## Data for this exercise
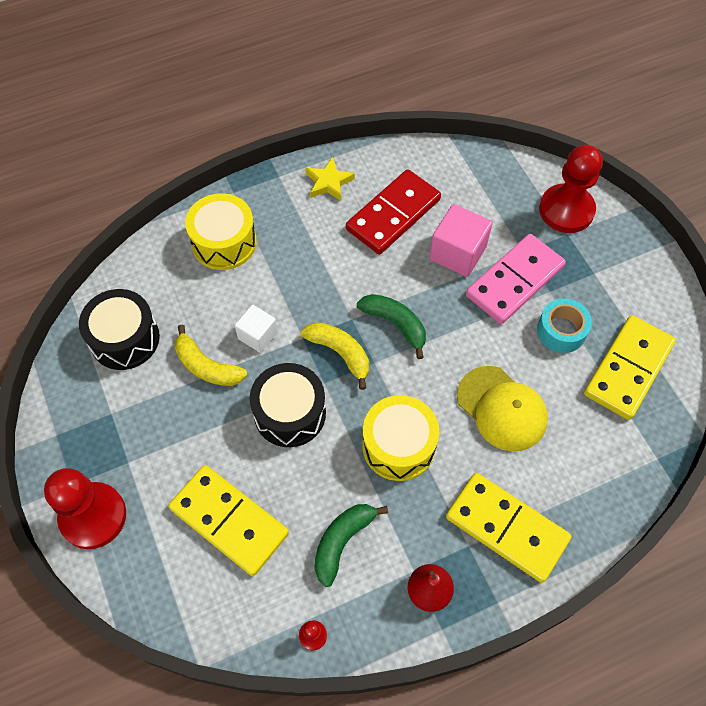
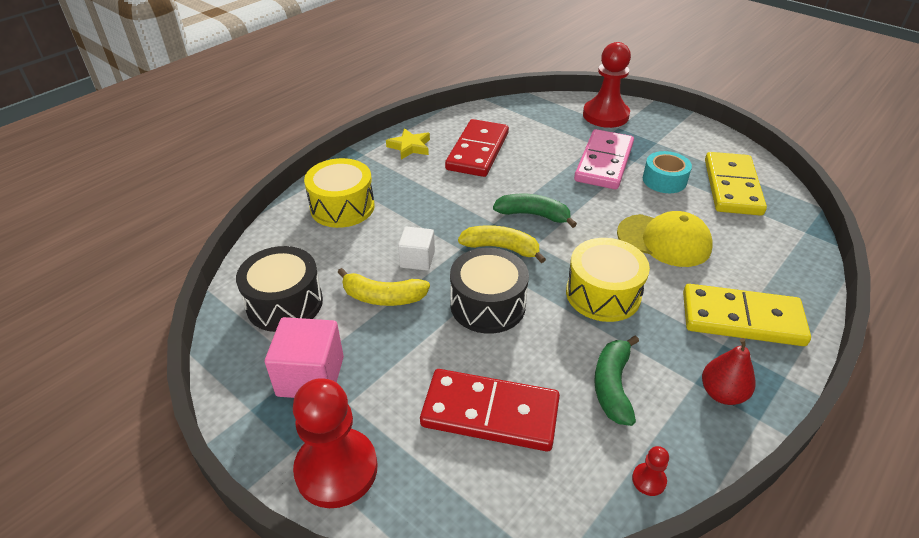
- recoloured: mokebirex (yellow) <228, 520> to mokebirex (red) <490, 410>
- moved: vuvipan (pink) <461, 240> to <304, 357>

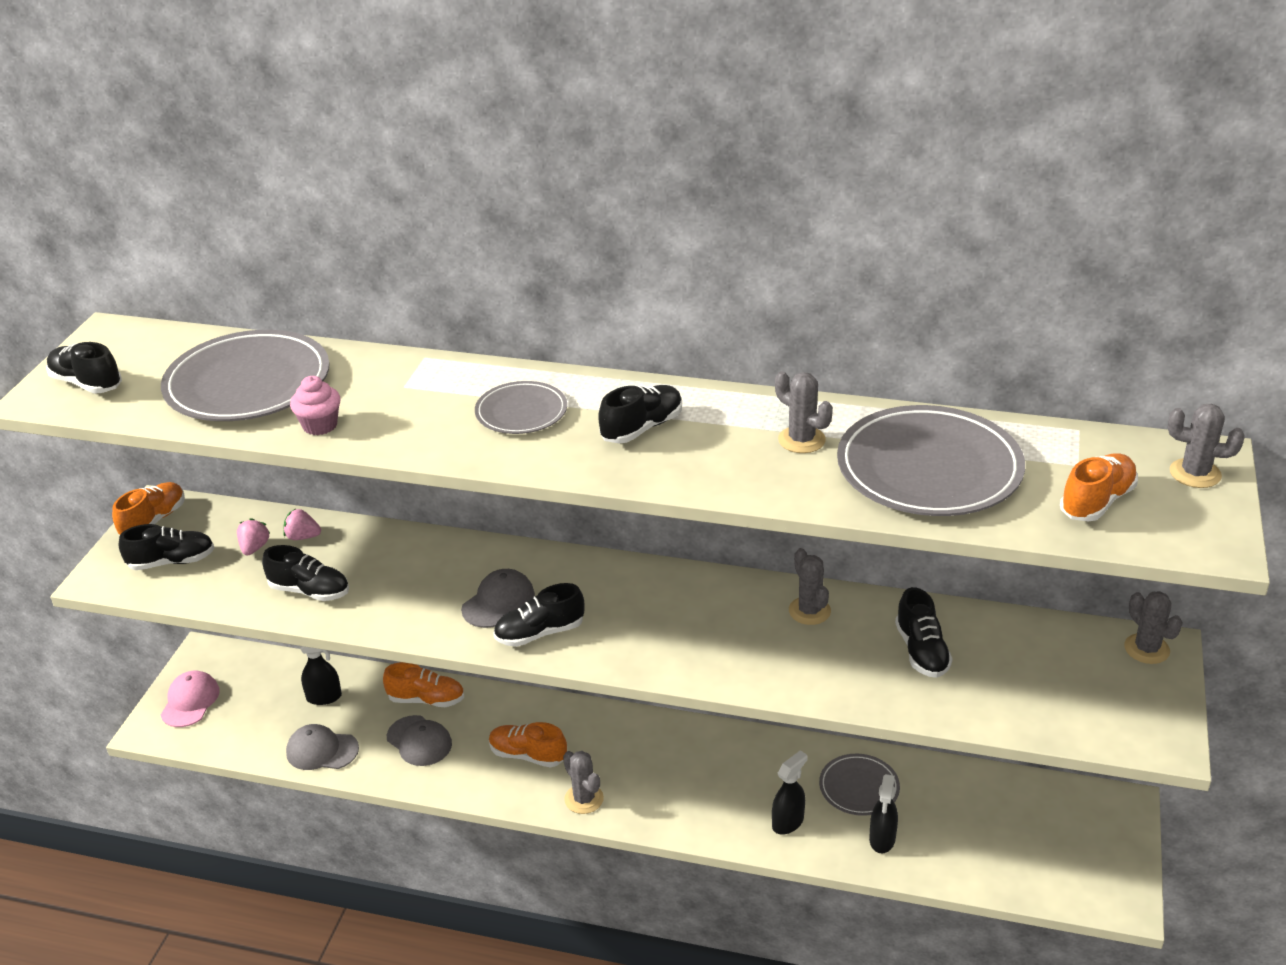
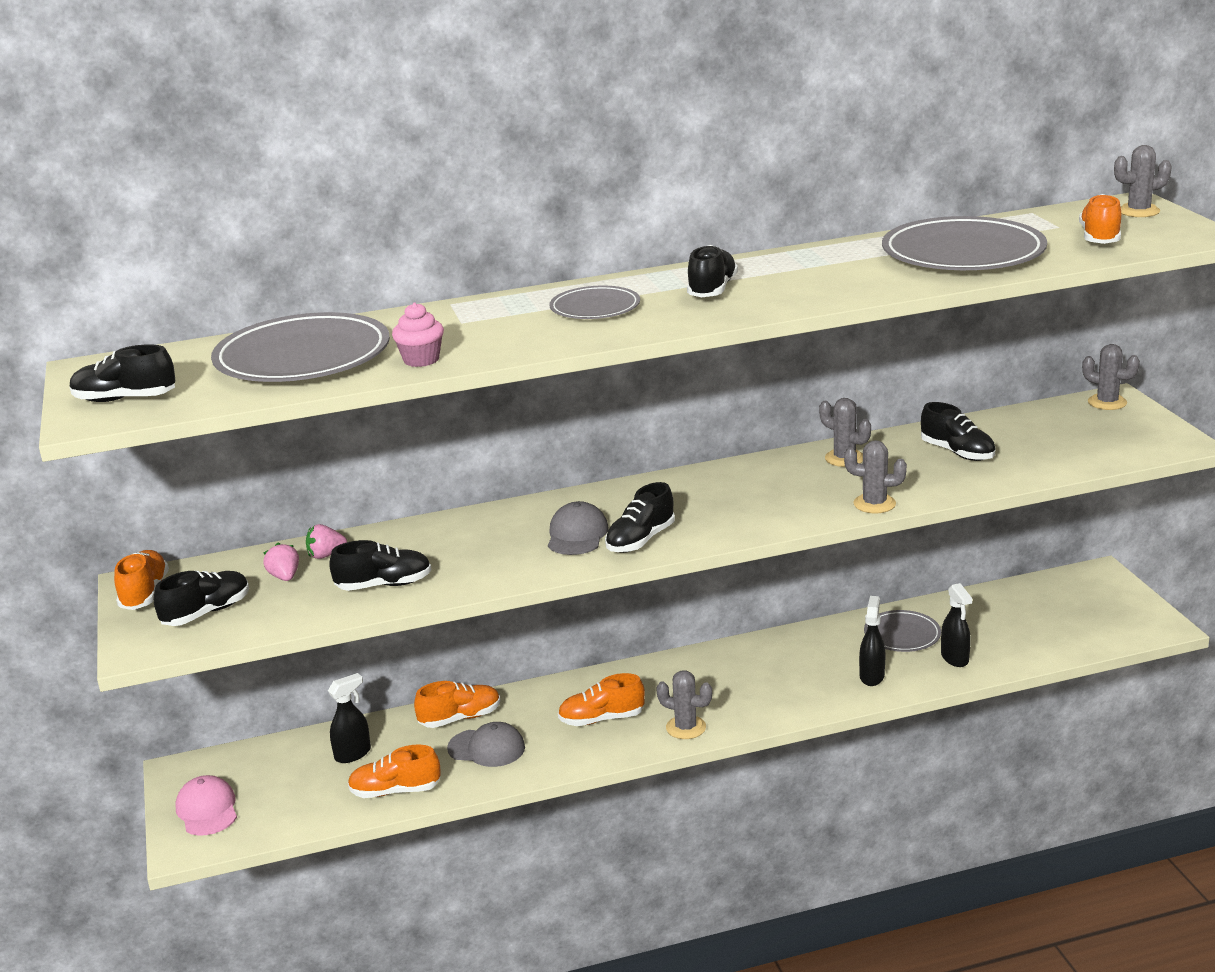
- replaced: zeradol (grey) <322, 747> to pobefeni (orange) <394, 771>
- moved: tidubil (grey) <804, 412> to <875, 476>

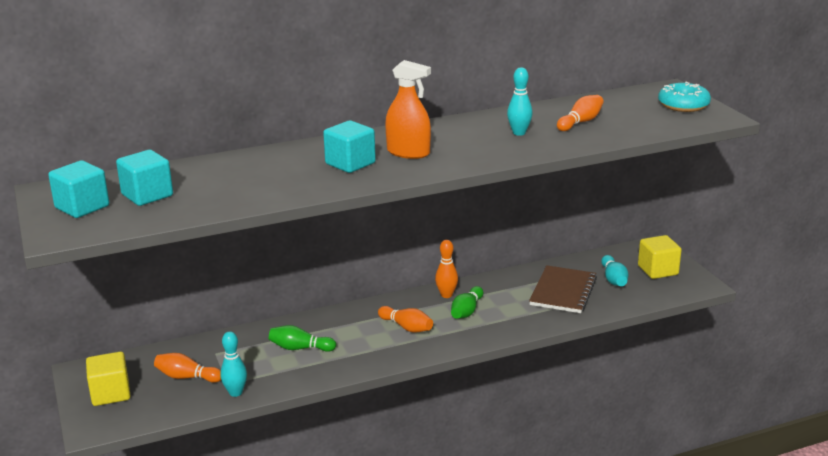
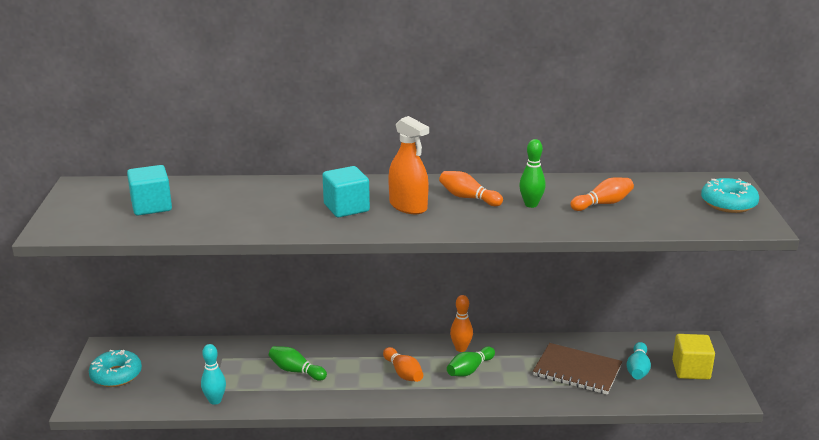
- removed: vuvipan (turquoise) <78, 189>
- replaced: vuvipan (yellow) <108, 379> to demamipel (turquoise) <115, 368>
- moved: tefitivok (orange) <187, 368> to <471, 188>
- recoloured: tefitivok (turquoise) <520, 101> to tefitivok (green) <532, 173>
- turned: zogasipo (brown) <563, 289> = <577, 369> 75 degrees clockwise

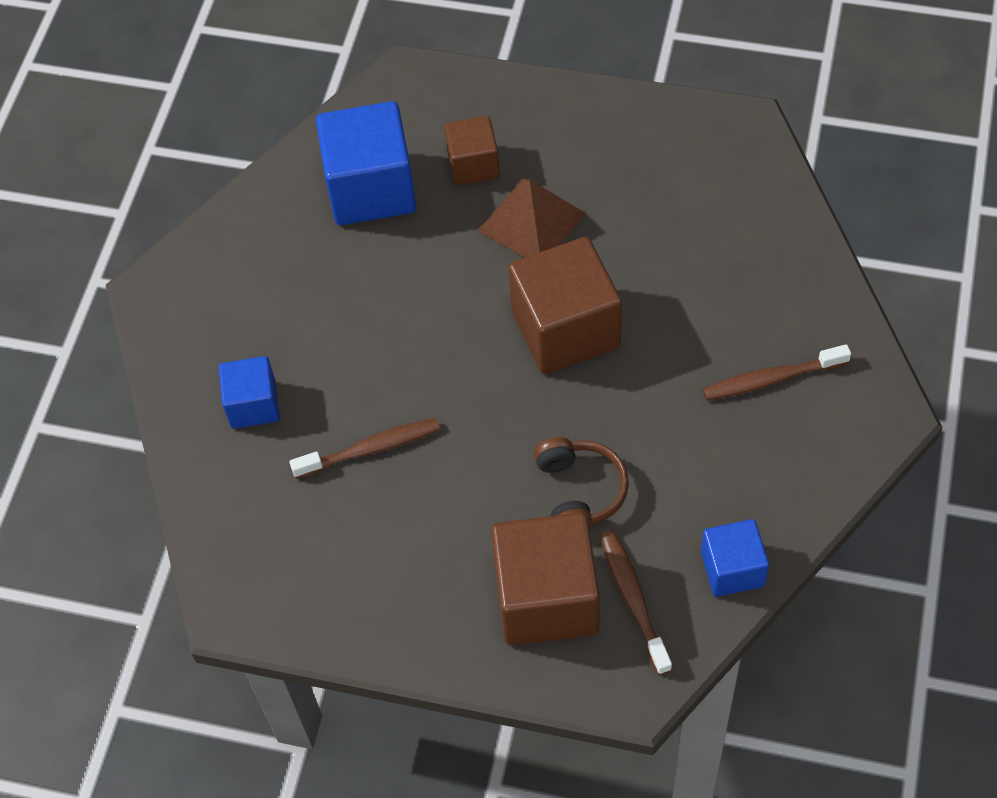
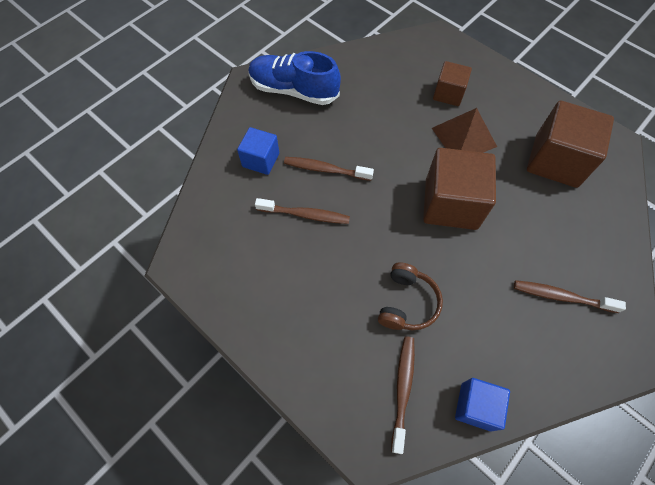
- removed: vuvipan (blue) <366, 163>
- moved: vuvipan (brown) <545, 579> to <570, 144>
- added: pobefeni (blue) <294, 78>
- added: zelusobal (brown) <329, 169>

## Goal of the exercise
Pictures aside, restate the entries word for word.

## Answer section
- recoloured: mokebirex (yellow) <228, 520> to mokebirex (red) <490, 410>
- moved: vuvipan (pink) <461, 240> to <304, 357>

- replaced: zeradol (grey) <322, 747> to pobefeni (orange) <394, 771>
- moved: tidubil (grey) <804, 412> to <875, 476>

- removed: vuvipan (turquoise) <78, 189>
- replaced: vuvipan (yellow) <108, 379> to demamipel (turquoise) <115, 368>
- moved: tefitivok (orange) <187, 368> to <471, 188>
- recoloured: tefitivok (turquoise) <520, 101> to tefitivok (green) <532, 173>
- turned: zogasipo (brown) <563, 289> = <577, 369> 75 degrees clockwise

- removed: vuvipan (blue) <366, 163>
- moved: vuvipan (brown) <545, 579> to <570, 144>
- added: pobefeni (blue) <294, 78>
- added: zelusobal (brown) <329, 169>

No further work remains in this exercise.